- WORK INSTRUCTIONS
Print the complete set of entries exactly.

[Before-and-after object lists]

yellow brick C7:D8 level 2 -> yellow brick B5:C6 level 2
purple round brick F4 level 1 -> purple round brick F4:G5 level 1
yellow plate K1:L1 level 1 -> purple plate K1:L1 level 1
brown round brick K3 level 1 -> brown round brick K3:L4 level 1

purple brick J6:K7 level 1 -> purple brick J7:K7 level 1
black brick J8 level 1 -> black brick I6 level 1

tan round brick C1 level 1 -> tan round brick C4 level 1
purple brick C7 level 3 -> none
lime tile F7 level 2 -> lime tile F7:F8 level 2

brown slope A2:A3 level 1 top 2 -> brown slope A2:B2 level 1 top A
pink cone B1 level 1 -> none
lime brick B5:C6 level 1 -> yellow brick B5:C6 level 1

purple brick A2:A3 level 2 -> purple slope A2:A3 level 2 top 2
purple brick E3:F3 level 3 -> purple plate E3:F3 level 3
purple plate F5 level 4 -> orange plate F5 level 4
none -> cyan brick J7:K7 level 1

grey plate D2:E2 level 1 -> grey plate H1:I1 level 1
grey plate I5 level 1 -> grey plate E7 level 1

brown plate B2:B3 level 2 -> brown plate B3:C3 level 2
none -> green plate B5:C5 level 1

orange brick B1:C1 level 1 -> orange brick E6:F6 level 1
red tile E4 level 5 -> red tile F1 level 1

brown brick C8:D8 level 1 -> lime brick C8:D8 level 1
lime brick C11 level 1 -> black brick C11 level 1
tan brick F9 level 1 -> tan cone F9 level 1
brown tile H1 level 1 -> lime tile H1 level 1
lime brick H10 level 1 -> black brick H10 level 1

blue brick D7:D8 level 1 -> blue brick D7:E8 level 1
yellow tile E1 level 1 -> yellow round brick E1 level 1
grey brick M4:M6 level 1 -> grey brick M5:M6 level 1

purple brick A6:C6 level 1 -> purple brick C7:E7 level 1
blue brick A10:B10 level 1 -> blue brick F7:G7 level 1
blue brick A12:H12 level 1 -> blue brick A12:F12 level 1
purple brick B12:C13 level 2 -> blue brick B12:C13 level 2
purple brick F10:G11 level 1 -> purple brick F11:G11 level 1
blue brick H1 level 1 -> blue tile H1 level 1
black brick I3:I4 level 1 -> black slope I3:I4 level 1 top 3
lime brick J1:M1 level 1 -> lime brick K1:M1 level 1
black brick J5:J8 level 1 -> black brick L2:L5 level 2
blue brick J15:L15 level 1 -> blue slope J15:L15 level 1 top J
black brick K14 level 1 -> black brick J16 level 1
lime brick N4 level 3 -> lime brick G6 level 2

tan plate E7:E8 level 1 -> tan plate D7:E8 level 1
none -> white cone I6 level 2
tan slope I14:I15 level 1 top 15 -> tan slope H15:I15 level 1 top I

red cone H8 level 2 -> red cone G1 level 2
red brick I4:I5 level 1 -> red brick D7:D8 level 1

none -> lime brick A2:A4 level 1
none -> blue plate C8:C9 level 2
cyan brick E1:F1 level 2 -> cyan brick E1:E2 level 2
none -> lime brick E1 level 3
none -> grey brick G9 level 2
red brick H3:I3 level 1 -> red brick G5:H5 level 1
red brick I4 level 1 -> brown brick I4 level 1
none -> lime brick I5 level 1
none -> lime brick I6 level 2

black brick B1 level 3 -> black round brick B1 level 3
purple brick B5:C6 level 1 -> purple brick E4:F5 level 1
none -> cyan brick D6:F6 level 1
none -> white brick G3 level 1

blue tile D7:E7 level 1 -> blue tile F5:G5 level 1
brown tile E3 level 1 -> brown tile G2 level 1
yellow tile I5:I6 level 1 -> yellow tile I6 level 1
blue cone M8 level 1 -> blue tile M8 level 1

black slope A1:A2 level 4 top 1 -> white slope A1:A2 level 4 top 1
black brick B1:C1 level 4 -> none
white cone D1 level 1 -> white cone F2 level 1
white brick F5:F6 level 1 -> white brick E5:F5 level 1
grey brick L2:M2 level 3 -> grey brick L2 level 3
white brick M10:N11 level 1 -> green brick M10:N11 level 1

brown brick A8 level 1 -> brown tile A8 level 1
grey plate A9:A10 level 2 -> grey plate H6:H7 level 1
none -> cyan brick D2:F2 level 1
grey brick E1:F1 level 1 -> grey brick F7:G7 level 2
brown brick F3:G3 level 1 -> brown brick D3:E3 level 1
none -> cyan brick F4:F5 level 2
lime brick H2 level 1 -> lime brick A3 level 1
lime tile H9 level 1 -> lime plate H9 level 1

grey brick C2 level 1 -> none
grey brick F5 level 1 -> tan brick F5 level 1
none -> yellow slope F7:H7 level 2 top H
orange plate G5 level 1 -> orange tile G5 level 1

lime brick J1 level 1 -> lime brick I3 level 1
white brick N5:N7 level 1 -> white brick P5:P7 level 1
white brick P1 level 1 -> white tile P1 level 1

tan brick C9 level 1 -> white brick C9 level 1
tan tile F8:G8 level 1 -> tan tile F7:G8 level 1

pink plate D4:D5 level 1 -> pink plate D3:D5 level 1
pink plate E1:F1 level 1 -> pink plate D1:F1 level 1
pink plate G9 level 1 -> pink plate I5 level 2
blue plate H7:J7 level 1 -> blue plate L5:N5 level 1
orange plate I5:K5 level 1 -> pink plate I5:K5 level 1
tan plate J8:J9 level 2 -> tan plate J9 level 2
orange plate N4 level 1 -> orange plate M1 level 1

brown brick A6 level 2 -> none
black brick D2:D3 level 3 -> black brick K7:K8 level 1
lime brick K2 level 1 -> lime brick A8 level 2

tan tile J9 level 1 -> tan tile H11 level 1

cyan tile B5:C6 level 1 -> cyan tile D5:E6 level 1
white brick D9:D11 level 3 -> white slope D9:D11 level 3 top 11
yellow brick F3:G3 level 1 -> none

- WRITTEN RESPONSE
yellow brick C7:D8 level 2 -> yellow brick B5:C6 level 2
purple round brick F4 level 1 -> purple round brick F4:G5 level 1
yellow plate K1:L1 level 1 -> purple plate K1:L1 level 1
brown round brick K3 level 1 -> brown round brick K3:L4 level 1

purple brick J6:K7 level 1 -> purple brick J7:K7 level 1
black brick J8 level 1 -> black brick I6 level 1

tan round brick C1 level 1 -> tan round brick C4 level 1
purple brick C7 level 3 -> none
lime tile F7 level 2 -> lime tile F7:F8 level 2

brown slope A2:A3 level 1 top 2 -> brown slope A2:B2 level 1 top A
pink cone B1 level 1 -> none
lime brick B5:C6 level 1 -> yellow brick B5:C6 level 1

purple brick A2:A3 level 2 -> purple slope A2:A3 level 2 top 2
purple brick E3:F3 level 3 -> purple plate E3:F3 level 3
purple plate F5 level 4 -> orange plate F5 level 4
none -> cyan brick J7:K7 level 1

grey plate D2:E2 level 1 -> grey plate H1:I1 level 1
grey plate I5 level 1 -> grey plate E7 level 1

brown plate B2:B3 level 2 -> brown plate B3:C3 level 2
none -> green plate B5:C5 level 1

orange brick B1:C1 level 1 -> orange brick E6:F6 level 1
red tile E4 level 5 -> red tile F1 level 1

brown brick C8:D8 level 1 -> lime brick C8:D8 level 1
lime brick C11 level 1 -> black brick C11 level 1
tan brick F9 level 1 -> tan cone F9 level 1
brown tile H1 level 1 -> lime tile H1 level 1
lime brick H10 level 1 -> black brick H10 level 1

blue brick D7:D8 level 1 -> blue brick D7:E8 level 1
yellow tile E1 level 1 -> yellow round brick E1 level 1
grey brick M4:M6 level 1 -> grey brick M5:M6 level 1

purple brick A6:C6 level 1 -> purple brick C7:E7 level 1
blue brick A10:B10 level 1 -> blue brick F7:G7 level 1
blue brick A12:H12 level 1 -> blue brick A12:F12 level 1
purple brick B12:C13 level 2 -> blue brick B12:C13 level 2
purple brick F10:G11 level 1 -> purple brick F11:G11 level 1
blue brick H1 level 1 -> blue tile H1 level 1
black brick I3:I4 level 1 -> black slope I3:I4 level 1 top 3
lime brick J1:M1 level 1 -> lime brick K1:M1 level 1
black brick J5:J8 level 1 -> black brick L2:L5 level 2
blue brick J15:L15 level 1 -> blue slope J15:L15 level 1 top J
black brick K14 level 1 -> black brick J16 level 1
lime brick N4 level 3 -> lime brick G6 level 2

tan plate E7:E8 level 1 -> tan plate D7:E8 level 1
none -> white cone I6 level 2
tan slope I14:I15 level 1 top 15 -> tan slope H15:I15 level 1 top I

red cone H8 level 2 -> red cone G1 level 2
red brick I4:I5 level 1 -> red brick D7:D8 level 1

none -> lime brick A2:A4 level 1
none -> blue plate C8:C9 level 2
cyan brick E1:F1 level 2 -> cyan brick E1:E2 level 2
none -> lime brick E1 level 3
none -> grey brick G9 level 2
red brick H3:I3 level 1 -> red brick G5:H5 level 1
red brick I4 level 1 -> brown brick I4 level 1
none -> lime brick I5 level 1
none -> lime brick I6 level 2

black brick B1 level 3 -> black round brick B1 level 3
purple brick B5:C6 level 1 -> purple brick E4:F5 level 1
none -> cyan brick D6:F6 level 1
none -> white brick G3 level 1

blue tile D7:E7 level 1 -> blue tile F5:G5 level 1
brown tile E3 level 1 -> brown tile G2 level 1
yellow tile I5:I6 level 1 -> yellow tile I6 level 1
blue cone M8 level 1 -> blue tile M8 level 1

black slope A1:A2 level 4 top 1 -> white slope A1:A2 level 4 top 1
black brick B1:C1 level 4 -> none
white cone D1 level 1 -> white cone F2 level 1
white brick F5:F6 level 1 -> white brick E5:F5 level 1
grey brick L2:M2 level 3 -> grey brick L2 level 3
white brick M10:N11 level 1 -> green brick M10:N11 level 1

brown brick A8 level 1 -> brown tile A8 level 1
grey plate A9:A10 level 2 -> grey plate H6:H7 level 1
none -> cyan brick D2:F2 level 1
grey brick E1:F1 level 1 -> grey brick F7:G7 level 2
brown brick F3:G3 level 1 -> brown brick D3:E3 level 1
none -> cyan brick F4:F5 level 2
lime brick H2 level 1 -> lime brick A3 level 1
lime tile H9 level 1 -> lime plate H9 level 1

grey brick C2 level 1 -> none
grey brick F5 level 1 -> tan brick F5 level 1
none -> yellow slope F7:H7 level 2 top H
orange plate G5 level 1 -> orange tile G5 level 1

lime brick J1 level 1 -> lime brick I3 level 1
white brick N5:N7 level 1 -> white brick P5:P7 level 1
white brick P1 level 1 -> white tile P1 level 1

tan brick C9 level 1 -> white brick C9 level 1
tan tile F8:G8 level 1 -> tan tile F7:G8 level 1

pink plate D4:D5 level 1 -> pink plate D3:D5 level 1
pink plate E1:F1 level 1 -> pink plate D1:F1 level 1
pink plate G9 level 1 -> pink plate I5 level 2
blue plate H7:J7 level 1 -> blue plate L5:N5 level 1
orange plate I5:K5 level 1 -> pink plate I5:K5 level 1
tan plate J8:J9 level 2 -> tan plate J9 level 2
orange plate N4 level 1 -> orange plate M1 level 1

brown brick A6 level 2 -> none
black brick D2:D3 level 3 -> black brick K7:K8 level 1
lime brick K2 level 1 -> lime brick A8 level 2

tan tile J9 level 1 -> tan tile H11 level 1

cyan tile B5:C6 level 1 -> cyan tile D5:E6 level 1
white brick D9:D11 level 3 -> white slope D9:D11 level 3 top 11
yellow brick F3:G3 level 1 -> none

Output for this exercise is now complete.